Give back exactly the lines of the material below that start at the one holding "[(402,544),(402,506),(381,506),(381,544),(402,544)]" and end at the last line, minus the pictures.
[[ DATASET EXCERPTS, beginning ]]
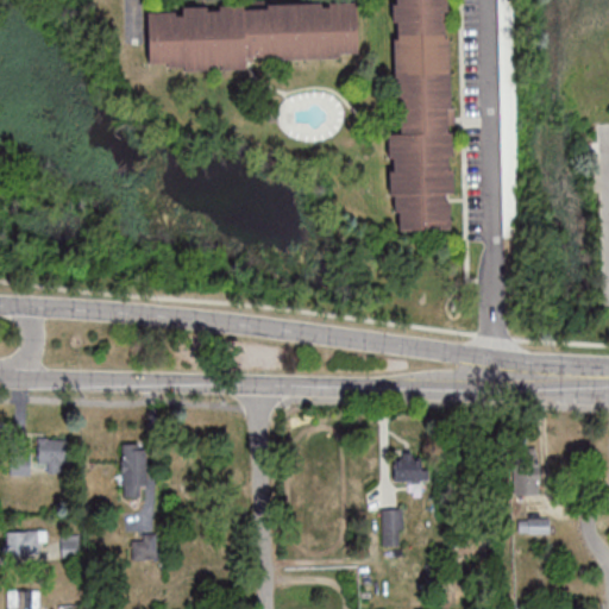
[(391,0),(446,0),(451,228),(397,227),(391,0)]
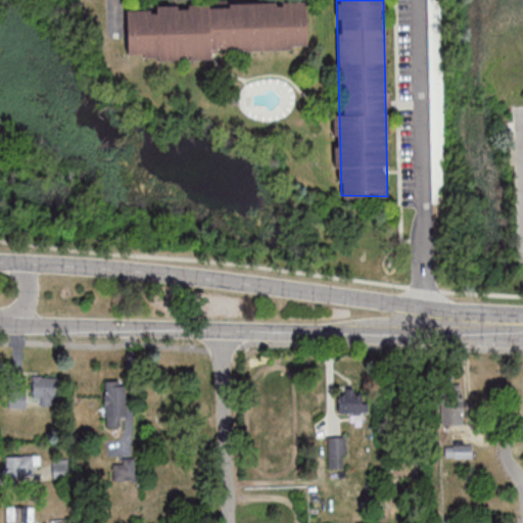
[(128,8),(306,2),(310,48),(130,55),(128,8)]
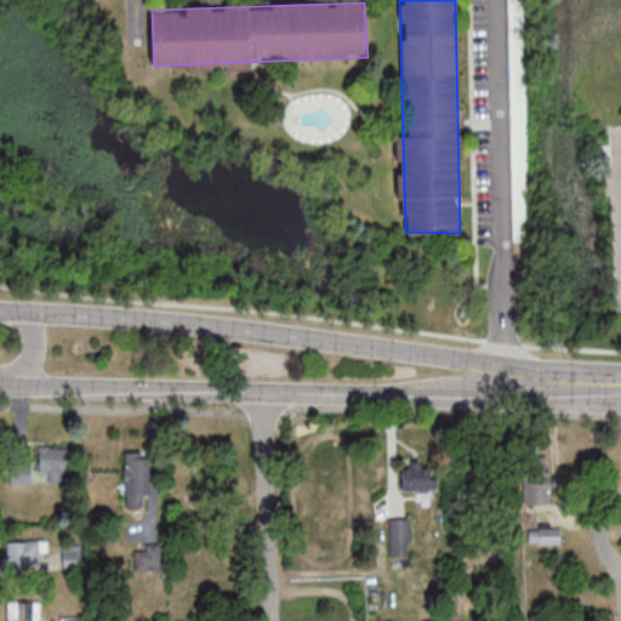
[(74,448),(39,448),(39,472),(50,472),(50,482),(74,482),(74,448)]
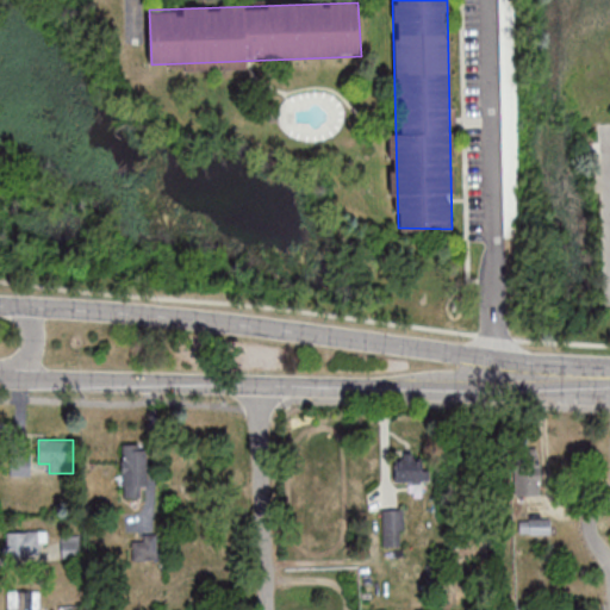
[(123,497),(145,497),(145,444),(123,444),(123,497)]
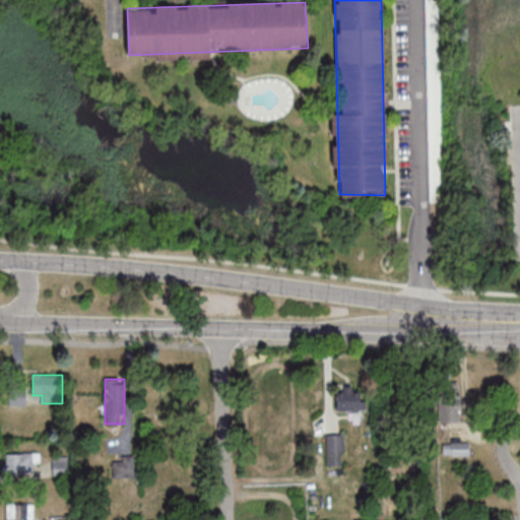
[(439,423),(461,423),(461,382),(439,382),(439,423)]
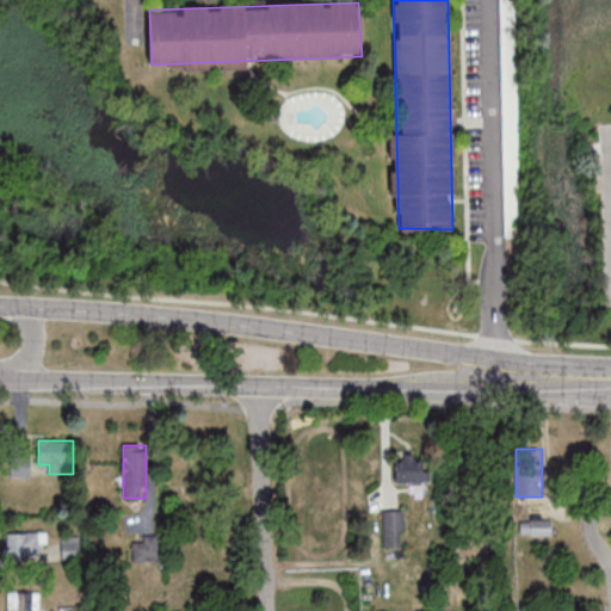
[(426,455),(394,455),(394,482),(426,482),(426,455)]
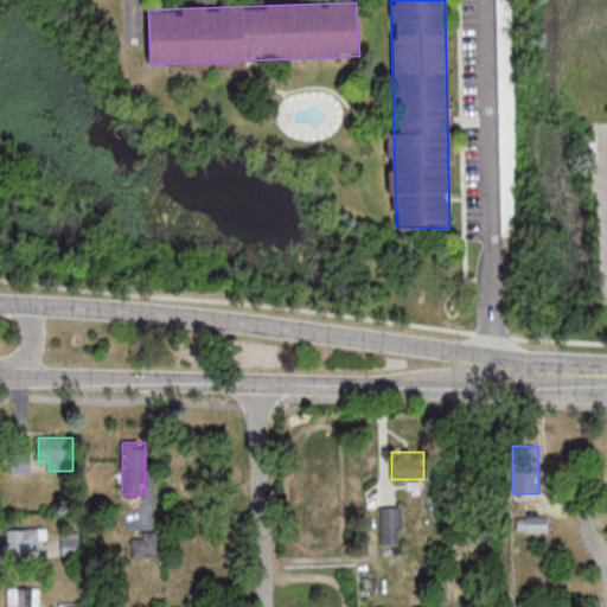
[(402,544),(402,506),(381,506),(381,544),(402,544)]
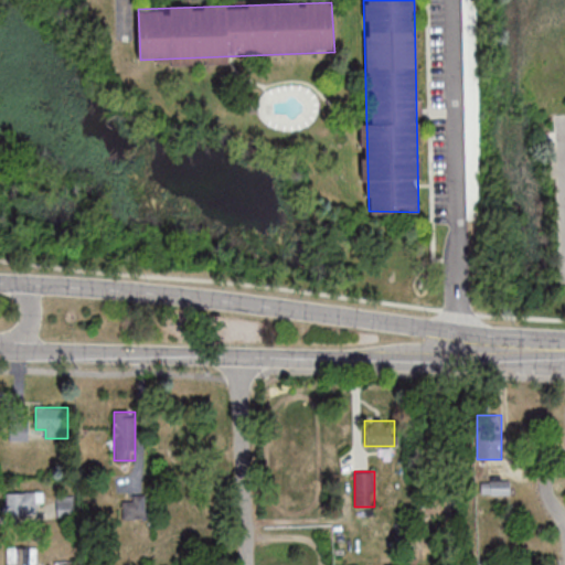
[(481,494),(510,494),(510,480),(481,480),(481,494)]
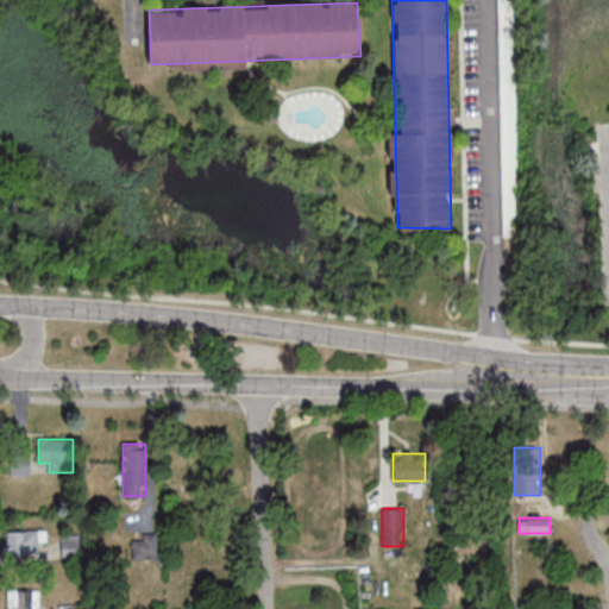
[(43,532),(4,532),(4,557),(43,557),(43,532)]
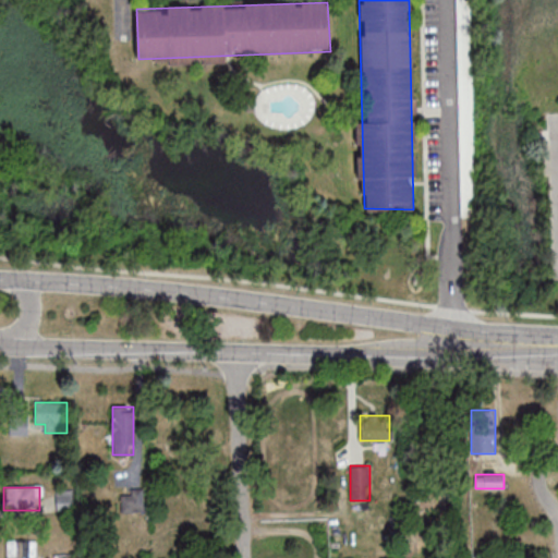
[(145,512),(145,489),(121,489),(121,512),(145,512)]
[[ DATASET EXCERPTS, end ]]
◆ RESULT
[(402,544),(402,506),(381,506),(381,544),(402,544)]
[(481,494),(510,494),(510,480),(481,480),(481,494)]
[(43,532),(4,532),(4,557),(43,557),(43,532)]
[(145,512),(145,489),(121,489),(121,512),(145,512)]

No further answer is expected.